* _REQUIRED WORK_
The exercise asks for every line of the data to be reproduced exactly.

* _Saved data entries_
◇ ◇ ◇ ◇ ◇
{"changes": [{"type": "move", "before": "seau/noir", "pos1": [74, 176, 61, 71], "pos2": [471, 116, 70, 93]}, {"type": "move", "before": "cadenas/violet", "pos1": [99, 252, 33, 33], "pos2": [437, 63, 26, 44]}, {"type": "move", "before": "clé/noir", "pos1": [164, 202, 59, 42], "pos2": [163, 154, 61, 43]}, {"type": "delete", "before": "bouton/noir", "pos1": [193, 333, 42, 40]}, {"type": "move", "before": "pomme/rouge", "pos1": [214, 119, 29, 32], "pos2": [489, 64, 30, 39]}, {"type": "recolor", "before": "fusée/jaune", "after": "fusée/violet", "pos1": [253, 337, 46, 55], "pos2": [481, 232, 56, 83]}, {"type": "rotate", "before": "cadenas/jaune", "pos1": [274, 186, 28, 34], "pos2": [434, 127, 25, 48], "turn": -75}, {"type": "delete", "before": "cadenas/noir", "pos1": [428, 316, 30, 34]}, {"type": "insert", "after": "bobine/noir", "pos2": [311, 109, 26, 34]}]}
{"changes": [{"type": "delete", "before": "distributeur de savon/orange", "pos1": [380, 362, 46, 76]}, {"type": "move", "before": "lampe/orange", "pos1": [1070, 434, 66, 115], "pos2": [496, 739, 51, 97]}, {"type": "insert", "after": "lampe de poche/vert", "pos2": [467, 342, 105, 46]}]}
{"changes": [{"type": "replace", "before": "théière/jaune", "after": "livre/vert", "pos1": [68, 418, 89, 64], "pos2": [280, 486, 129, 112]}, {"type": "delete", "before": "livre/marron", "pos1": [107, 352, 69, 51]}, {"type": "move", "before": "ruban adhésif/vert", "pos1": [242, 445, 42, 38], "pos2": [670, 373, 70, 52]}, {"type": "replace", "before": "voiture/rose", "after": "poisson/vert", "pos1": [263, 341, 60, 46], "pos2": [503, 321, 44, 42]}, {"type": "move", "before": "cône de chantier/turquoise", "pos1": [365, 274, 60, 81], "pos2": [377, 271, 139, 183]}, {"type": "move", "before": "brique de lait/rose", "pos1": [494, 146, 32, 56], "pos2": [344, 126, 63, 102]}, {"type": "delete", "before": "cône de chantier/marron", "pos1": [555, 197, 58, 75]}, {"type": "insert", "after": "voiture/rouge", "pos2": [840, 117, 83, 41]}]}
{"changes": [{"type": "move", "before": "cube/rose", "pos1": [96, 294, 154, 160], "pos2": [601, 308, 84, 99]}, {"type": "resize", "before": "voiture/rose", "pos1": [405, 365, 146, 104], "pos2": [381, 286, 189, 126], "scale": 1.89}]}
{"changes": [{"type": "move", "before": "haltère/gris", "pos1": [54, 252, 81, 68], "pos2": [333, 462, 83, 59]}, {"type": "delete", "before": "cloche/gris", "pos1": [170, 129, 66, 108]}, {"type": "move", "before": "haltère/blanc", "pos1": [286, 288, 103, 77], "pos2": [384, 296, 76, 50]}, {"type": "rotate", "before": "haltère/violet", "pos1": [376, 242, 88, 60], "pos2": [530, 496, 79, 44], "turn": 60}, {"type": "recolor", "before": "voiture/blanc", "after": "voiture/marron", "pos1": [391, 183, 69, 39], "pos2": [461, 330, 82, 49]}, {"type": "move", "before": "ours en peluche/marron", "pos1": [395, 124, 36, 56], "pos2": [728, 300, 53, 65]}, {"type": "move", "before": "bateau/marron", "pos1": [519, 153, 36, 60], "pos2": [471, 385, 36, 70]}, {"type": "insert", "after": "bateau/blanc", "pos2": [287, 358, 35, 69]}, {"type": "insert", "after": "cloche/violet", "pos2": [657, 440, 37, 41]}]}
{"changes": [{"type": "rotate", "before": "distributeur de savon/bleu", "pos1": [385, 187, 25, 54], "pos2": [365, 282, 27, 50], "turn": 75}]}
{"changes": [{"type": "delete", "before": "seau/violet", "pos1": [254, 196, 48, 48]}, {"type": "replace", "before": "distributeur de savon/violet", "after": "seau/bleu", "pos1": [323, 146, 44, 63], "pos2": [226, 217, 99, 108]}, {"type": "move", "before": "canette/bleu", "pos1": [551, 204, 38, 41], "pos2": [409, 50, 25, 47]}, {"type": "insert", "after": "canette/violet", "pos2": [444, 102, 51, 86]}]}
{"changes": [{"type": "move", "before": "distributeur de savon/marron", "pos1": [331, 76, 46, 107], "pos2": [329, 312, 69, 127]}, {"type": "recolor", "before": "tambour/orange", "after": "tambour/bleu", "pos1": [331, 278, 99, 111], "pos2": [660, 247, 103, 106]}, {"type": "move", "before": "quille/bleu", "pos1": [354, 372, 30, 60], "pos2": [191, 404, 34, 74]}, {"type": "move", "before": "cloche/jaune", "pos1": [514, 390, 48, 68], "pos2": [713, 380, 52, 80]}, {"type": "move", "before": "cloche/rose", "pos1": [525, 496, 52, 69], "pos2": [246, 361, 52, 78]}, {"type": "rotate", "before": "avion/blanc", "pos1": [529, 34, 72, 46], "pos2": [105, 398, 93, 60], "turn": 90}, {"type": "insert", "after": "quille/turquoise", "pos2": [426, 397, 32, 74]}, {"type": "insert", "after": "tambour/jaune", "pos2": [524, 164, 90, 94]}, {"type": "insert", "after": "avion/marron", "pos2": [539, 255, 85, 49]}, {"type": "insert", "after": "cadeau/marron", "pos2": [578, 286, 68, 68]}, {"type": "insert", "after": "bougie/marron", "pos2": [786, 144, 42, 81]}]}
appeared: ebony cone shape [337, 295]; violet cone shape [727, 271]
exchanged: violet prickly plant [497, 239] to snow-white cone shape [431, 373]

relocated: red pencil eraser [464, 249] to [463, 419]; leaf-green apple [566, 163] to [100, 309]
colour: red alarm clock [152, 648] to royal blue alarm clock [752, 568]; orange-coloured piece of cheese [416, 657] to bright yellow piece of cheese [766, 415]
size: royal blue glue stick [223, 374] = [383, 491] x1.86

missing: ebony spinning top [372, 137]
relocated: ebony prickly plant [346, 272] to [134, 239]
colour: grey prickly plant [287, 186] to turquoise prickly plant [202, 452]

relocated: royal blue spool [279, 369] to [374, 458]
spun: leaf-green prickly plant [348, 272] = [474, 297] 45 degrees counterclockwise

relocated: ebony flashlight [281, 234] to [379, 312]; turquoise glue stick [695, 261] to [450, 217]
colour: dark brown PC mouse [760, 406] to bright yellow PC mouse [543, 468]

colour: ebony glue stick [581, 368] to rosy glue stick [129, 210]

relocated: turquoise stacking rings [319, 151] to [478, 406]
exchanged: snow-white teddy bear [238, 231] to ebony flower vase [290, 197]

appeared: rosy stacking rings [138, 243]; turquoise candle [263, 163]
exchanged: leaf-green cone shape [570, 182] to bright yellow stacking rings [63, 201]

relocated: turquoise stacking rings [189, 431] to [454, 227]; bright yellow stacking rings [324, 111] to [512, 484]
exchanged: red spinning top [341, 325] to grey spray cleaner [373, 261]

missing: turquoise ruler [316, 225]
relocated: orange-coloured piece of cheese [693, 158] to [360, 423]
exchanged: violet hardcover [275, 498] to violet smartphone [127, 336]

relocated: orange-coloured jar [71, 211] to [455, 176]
◇ ◇ ◇ ◇ ◇
* _RESPONSE TO THIS TASK_
{"changes": [{"type": "move", "before": "seau/noir", "pos1": [74, 176, 61, 71], "pos2": [471, 116, 70, 93]}, {"type": "move", "before": "cadenas/violet", "pos1": [99, 252, 33, 33], "pos2": [437, 63, 26, 44]}, {"type": "move", "before": "clé/noir", "pos1": [164, 202, 59, 42], "pos2": [163, 154, 61, 43]}, {"type": "delete", "before": "bouton/noir", "pos1": [193, 333, 42, 40]}, {"type": "move", "before": "pomme/rouge", "pos1": [214, 119, 29, 32], "pos2": [489, 64, 30, 39]}, {"type": "recolor", "before": "fusée/jaune", "after": "fusée/violet", "pos1": [253, 337, 46, 55], "pos2": [481, 232, 56, 83]}, {"type": "rotate", "before": "cadenas/jaune", "pos1": [274, 186, 28, 34], "pos2": [434, 127, 25, 48], "turn": -75}, {"type": "delete", "before": "cadenas/noir", "pos1": [428, 316, 30, 34]}, {"type": "insert", "after": "bobine/noir", "pos2": [311, 109, 26, 34]}]}
{"changes": [{"type": "delete", "before": "distributeur de savon/orange", "pos1": [380, 362, 46, 76]}, {"type": "move", "before": "lampe/orange", "pos1": [1070, 434, 66, 115], "pos2": [496, 739, 51, 97]}, {"type": "insert", "after": "lampe de poche/vert", "pos2": [467, 342, 105, 46]}]}
{"changes": [{"type": "replace", "before": "théière/jaune", "after": "livre/vert", "pos1": [68, 418, 89, 64], "pos2": [280, 486, 129, 112]}, {"type": "delete", "before": "livre/marron", "pos1": [107, 352, 69, 51]}, {"type": "move", "before": "ruban adhésif/vert", "pos1": [242, 445, 42, 38], "pos2": [670, 373, 70, 52]}, {"type": "replace", "before": "voiture/rose", "after": "poisson/vert", "pos1": [263, 341, 60, 46], "pos2": [503, 321, 44, 42]}, {"type": "move", "before": "cône de chantier/turquoise", "pos1": [365, 274, 60, 81], "pos2": [377, 271, 139, 183]}, {"type": "move", "before": "brique de lait/rose", "pos1": [494, 146, 32, 56], "pos2": [344, 126, 63, 102]}, {"type": "delete", "before": "cône de chantier/marron", "pos1": [555, 197, 58, 75]}, {"type": "insert", "after": "voiture/rouge", "pos2": [840, 117, 83, 41]}]}
{"changes": [{"type": "move", "before": "cube/rose", "pos1": [96, 294, 154, 160], "pos2": [601, 308, 84, 99]}, {"type": "resize", "before": "voiture/rose", "pos1": [405, 365, 146, 104], "pos2": [381, 286, 189, 126], "scale": 1.89}]}
{"changes": [{"type": "move", "before": "haltère/gris", "pos1": [54, 252, 81, 68], "pos2": [333, 462, 83, 59]}, {"type": "delete", "before": "cloche/gris", "pos1": [170, 129, 66, 108]}, {"type": "move", "before": "haltère/blanc", "pos1": [286, 288, 103, 77], "pos2": [384, 296, 76, 50]}, {"type": "rotate", "before": "haltère/violet", "pos1": [376, 242, 88, 60], "pos2": [530, 496, 79, 44], "turn": 60}, {"type": "recolor", "before": "voiture/blanc", "after": "voiture/marron", "pos1": [391, 183, 69, 39], "pos2": [461, 330, 82, 49]}, {"type": "move", "before": "ours en peluche/marron", "pos1": [395, 124, 36, 56], "pos2": [728, 300, 53, 65]}, {"type": "move", "before": "bateau/marron", "pos1": [519, 153, 36, 60], "pos2": [471, 385, 36, 70]}, {"type": "insert", "after": "bateau/blanc", "pos2": [287, 358, 35, 69]}, {"type": "insert", "after": "cloche/violet", "pos2": [657, 440, 37, 41]}]}
{"changes": [{"type": "rotate", "before": "distributeur de savon/bleu", "pos1": [385, 187, 25, 54], "pos2": [365, 282, 27, 50], "turn": 75}]}
{"changes": [{"type": "delete", "before": "seau/violet", "pos1": [254, 196, 48, 48]}, {"type": "replace", "before": "distributeur de savon/violet", "after": "seau/bleu", "pos1": [323, 146, 44, 63], "pos2": [226, 217, 99, 108]}, {"type": "move", "before": "canette/bleu", "pos1": [551, 204, 38, 41], "pos2": [409, 50, 25, 47]}, {"type": "insert", "after": "canette/violet", "pos2": [444, 102, 51, 86]}]}
{"changes": [{"type": "move", "before": "distributeur de savon/marron", "pos1": [331, 76, 46, 107], "pos2": [329, 312, 69, 127]}, {"type": "recolor", "before": "tambour/orange", "after": "tambour/bleu", "pos1": [331, 278, 99, 111], "pos2": [660, 247, 103, 106]}, {"type": "move", "before": "quille/bleu", "pos1": [354, 372, 30, 60], "pos2": [191, 404, 34, 74]}, {"type": "move", "before": "cloche/jaune", "pos1": [514, 390, 48, 68], "pos2": [713, 380, 52, 80]}, {"type": "move", "before": "cloche/rose", "pos1": [525, 496, 52, 69], "pos2": [246, 361, 52, 78]}, {"type": "rotate", "before": "avion/blanc", "pos1": [529, 34, 72, 46], "pos2": [105, 398, 93, 60], "turn": 90}, {"type": "insert", "after": "quille/turquoise", "pos2": [426, 397, 32, 74]}, {"type": "insert", "after": "tambour/jaune", "pos2": [524, 164, 90, 94]}, {"type": "insert", "after": "avion/marron", "pos2": [539, 255, 85, 49]}, {"type": "insert", "after": "cadeau/marron", "pos2": [578, 286, 68, 68]}, {"type": "insert", "after": "bougie/marron", "pos2": [786, 144, 42, 81]}]}
appeared: ebony cone shape [337, 295]; violet cone shape [727, 271]
exchanged: violet prickly plant [497, 239] to snow-white cone shape [431, 373]

relocated: red pencil eraser [464, 249] to [463, 419]; leaf-green apple [566, 163] to [100, 309]
colour: red alarm clock [152, 648] to royal blue alarm clock [752, 568]; orange-coloured piece of cheese [416, 657] to bright yellow piece of cheese [766, 415]
size: royal blue glue stick [223, 374] = [383, 491] x1.86

missing: ebony spinning top [372, 137]
relocated: ebony prickly plant [346, 272] to [134, 239]
colour: grey prickly plant [287, 186] to turquoise prickly plant [202, 452]

relocated: royal blue spool [279, 369] to [374, 458]
spun: leaf-green prickly plant [348, 272] = [474, 297] 45 degrees counterclockwise

relocated: ebony flashlight [281, 234] to [379, 312]; turquoise glue stick [695, 261] to [450, 217]
colour: dark brown PC mouse [760, 406] to bright yellow PC mouse [543, 468]

colour: ebony glue stick [581, 368] to rosy glue stick [129, 210]

relocated: turquoise stacking rings [319, 151] to [478, 406]
exchanged: snow-white teddy bear [238, 231] to ebony flower vase [290, 197]

appeared: rosy stacking rings [138, 243]; turquoise candle [263, 163]
exchanged: leaf-green cone shape [570, 182] to bright yellow stacking rings [63, 201]

relocated: turquoise stacking rings [189, 431] to [454, 227]; bright yellow stacking rings [324, 111] to [512, 484]
exchanged: red spinning top [341, 325] to grey spray cleaner [373, 261]

missing: turquoise ruler [316, 225]
relocated: orange-coloured piece of cheese [693, 158] to [360, 423]
exchanged: violet hardcover [275, 498] to violet smartphone [127, 336]

relocated: orange-coloured jar [71, 211] to [455, 176]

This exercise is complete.